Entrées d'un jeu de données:
------------------------

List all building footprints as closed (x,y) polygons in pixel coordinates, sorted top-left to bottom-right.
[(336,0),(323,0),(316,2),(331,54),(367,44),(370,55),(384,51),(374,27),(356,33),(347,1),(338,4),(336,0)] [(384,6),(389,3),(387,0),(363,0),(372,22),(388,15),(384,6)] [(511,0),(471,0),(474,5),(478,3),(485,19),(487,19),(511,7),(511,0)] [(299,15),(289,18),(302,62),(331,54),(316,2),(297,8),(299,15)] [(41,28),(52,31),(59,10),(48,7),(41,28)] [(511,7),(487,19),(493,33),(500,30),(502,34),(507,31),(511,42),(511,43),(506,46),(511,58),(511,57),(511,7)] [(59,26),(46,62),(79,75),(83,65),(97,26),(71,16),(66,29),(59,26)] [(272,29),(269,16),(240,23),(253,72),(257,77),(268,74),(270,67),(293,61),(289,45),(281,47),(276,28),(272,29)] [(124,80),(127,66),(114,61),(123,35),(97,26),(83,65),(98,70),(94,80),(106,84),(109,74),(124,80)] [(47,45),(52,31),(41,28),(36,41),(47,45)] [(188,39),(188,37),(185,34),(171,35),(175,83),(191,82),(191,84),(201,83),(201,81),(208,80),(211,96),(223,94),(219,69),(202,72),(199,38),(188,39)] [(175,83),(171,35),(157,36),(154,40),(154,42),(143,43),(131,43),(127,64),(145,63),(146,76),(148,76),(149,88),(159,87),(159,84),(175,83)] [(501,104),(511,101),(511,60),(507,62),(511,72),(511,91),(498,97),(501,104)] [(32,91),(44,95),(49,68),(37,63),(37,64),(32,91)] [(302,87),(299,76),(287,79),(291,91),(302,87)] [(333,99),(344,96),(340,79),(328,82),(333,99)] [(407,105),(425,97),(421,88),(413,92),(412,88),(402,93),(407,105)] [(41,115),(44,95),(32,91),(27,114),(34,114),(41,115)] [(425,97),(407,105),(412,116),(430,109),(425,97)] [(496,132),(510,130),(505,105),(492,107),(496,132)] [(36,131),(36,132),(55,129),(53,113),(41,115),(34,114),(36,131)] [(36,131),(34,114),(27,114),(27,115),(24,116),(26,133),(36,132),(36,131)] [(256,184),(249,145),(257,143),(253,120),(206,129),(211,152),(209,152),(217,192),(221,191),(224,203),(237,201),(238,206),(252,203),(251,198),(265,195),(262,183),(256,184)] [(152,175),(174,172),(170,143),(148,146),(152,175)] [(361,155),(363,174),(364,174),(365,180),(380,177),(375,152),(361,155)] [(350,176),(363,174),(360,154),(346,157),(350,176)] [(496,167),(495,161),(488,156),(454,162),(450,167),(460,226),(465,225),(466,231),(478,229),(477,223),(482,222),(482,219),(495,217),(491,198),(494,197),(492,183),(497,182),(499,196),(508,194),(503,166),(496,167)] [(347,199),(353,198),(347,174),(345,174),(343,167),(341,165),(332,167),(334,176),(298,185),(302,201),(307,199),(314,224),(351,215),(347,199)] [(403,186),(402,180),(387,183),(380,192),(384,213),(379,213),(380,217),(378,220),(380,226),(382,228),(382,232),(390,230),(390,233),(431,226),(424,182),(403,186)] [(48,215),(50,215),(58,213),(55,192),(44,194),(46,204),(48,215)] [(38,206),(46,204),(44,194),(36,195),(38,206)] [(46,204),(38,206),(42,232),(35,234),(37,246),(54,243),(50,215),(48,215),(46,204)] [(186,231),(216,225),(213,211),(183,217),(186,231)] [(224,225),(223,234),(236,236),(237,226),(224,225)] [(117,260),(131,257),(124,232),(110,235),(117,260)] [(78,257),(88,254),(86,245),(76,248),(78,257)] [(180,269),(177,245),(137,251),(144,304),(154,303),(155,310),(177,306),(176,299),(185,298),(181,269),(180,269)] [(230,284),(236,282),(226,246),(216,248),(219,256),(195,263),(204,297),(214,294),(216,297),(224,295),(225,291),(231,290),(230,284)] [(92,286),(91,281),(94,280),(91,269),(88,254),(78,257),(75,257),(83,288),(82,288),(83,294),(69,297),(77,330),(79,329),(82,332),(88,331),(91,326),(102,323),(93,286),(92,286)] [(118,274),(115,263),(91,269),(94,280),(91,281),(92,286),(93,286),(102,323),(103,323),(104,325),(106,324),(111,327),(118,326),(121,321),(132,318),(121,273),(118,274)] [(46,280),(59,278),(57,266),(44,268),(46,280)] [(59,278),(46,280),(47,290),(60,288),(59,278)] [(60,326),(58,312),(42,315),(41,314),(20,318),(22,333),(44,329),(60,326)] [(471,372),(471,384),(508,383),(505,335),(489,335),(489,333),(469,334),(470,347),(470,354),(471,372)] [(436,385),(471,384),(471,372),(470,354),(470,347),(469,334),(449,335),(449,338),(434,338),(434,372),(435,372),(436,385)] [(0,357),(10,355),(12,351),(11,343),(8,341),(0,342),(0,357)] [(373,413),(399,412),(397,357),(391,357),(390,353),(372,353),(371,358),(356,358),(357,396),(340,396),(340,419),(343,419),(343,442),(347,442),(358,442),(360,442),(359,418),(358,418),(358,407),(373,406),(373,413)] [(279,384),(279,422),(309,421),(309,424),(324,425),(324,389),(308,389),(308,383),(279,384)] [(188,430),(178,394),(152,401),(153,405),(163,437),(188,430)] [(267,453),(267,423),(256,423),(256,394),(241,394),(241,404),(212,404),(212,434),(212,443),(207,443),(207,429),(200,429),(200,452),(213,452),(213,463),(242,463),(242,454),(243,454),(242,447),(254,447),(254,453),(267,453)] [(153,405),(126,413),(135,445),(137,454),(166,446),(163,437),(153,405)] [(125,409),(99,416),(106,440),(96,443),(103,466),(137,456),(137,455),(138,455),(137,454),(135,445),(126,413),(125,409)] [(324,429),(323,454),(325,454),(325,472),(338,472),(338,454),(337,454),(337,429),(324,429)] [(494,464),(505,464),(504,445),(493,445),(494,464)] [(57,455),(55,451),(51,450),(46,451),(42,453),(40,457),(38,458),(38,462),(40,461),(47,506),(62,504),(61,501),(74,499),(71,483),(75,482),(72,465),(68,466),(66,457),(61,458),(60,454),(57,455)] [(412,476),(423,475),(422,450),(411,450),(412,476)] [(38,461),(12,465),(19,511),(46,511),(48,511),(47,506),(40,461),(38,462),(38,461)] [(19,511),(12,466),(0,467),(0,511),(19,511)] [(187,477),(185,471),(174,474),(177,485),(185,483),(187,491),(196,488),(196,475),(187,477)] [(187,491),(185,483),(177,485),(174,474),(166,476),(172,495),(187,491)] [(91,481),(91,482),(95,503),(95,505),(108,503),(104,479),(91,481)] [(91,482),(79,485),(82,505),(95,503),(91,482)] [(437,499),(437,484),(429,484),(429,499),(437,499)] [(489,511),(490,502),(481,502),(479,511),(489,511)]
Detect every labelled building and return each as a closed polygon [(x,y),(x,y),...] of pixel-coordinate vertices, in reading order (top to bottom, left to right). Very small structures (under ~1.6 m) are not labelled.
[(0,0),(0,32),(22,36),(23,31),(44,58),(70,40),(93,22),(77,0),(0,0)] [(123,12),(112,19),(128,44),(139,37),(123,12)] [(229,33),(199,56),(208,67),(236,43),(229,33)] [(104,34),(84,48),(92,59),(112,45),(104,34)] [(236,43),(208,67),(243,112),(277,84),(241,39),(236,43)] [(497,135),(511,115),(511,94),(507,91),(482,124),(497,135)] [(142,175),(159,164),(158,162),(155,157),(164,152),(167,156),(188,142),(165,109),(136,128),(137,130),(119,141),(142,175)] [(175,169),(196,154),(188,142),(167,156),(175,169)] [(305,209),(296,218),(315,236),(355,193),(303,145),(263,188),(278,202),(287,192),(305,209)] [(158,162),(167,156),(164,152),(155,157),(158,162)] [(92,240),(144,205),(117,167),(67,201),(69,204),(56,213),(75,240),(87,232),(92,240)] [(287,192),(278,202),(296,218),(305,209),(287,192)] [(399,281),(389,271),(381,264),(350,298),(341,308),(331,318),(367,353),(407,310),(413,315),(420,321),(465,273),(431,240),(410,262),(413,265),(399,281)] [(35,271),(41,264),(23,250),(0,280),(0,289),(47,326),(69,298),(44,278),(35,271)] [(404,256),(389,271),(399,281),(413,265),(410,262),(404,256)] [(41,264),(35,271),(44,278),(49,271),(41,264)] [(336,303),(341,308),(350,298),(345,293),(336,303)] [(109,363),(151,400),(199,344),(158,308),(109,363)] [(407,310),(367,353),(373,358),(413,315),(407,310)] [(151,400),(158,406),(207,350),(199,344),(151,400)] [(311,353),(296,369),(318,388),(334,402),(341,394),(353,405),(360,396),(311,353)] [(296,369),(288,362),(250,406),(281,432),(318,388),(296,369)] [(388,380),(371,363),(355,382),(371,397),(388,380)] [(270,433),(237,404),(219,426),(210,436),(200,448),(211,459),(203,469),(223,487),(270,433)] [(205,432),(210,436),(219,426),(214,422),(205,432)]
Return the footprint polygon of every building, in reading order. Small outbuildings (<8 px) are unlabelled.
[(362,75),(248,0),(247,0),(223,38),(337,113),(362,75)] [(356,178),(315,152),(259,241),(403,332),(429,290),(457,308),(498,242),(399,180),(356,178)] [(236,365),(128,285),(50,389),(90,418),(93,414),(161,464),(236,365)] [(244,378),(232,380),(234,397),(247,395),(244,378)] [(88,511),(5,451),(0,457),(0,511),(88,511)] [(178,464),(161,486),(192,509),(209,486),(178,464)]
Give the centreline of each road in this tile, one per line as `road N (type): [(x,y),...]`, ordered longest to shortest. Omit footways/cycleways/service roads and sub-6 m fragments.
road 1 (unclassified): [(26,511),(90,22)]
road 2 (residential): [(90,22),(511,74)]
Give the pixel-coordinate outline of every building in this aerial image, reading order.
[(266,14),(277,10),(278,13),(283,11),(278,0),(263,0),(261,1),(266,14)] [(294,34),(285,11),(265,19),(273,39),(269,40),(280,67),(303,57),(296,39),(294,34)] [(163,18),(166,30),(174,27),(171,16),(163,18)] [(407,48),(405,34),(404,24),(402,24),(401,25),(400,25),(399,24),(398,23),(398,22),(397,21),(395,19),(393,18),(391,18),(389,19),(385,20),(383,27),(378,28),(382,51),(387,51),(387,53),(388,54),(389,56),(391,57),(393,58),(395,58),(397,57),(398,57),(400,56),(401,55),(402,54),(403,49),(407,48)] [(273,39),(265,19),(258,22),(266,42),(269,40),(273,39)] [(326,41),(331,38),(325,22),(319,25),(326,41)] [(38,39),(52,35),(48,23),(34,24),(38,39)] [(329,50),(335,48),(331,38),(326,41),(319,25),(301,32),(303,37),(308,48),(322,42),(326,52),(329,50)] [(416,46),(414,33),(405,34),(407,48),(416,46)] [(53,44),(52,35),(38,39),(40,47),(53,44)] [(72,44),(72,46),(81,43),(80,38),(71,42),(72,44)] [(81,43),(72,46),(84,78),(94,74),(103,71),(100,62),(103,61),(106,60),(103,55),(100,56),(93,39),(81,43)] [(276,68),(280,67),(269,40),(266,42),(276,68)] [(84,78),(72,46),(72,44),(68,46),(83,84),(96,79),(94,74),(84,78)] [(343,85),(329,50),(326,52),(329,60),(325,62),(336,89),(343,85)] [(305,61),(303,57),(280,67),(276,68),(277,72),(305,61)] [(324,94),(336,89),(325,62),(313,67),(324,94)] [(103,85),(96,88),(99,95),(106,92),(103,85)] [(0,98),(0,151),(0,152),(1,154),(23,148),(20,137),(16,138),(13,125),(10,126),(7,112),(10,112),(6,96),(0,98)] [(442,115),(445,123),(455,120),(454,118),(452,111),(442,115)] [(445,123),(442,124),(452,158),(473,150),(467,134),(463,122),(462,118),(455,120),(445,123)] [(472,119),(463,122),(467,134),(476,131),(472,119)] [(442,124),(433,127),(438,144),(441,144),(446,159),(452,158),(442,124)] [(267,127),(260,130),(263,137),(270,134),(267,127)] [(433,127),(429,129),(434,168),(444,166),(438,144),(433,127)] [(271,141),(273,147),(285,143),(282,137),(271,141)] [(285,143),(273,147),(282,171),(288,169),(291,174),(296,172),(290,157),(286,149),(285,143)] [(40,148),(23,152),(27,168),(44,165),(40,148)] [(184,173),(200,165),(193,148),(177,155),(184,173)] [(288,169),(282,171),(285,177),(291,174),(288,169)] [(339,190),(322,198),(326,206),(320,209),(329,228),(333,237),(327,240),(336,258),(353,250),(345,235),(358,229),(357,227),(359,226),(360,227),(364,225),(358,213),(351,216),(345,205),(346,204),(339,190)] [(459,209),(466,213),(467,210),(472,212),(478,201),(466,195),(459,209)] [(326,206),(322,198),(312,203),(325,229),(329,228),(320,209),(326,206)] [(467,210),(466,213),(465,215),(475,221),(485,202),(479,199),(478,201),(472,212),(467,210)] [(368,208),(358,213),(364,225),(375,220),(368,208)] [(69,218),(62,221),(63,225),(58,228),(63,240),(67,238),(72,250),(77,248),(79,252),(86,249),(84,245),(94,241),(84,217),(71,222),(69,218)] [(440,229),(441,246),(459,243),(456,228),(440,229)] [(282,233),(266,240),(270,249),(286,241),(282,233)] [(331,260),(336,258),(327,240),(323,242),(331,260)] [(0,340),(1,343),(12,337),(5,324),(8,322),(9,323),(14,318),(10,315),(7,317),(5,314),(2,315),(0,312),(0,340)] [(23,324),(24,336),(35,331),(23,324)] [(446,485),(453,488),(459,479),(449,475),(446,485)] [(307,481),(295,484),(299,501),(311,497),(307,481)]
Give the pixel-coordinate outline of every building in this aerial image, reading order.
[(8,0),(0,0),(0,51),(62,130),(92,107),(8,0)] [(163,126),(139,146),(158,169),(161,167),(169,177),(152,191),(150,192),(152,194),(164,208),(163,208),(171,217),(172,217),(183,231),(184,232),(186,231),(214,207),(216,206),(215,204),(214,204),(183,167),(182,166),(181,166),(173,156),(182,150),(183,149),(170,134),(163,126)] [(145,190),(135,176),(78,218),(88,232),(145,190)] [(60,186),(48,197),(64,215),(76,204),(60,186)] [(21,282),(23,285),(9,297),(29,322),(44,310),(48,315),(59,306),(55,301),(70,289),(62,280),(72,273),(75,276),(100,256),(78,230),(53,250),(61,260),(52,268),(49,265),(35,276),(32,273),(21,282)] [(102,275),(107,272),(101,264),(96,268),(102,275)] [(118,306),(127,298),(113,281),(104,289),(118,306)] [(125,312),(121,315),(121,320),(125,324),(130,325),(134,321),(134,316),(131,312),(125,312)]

------------------------

:: Consigne ::
Comptez les lignes des enregistrements qui contiennent le mot « closed ». Donnez uniquement ce nombre.

:: Réponse ::
2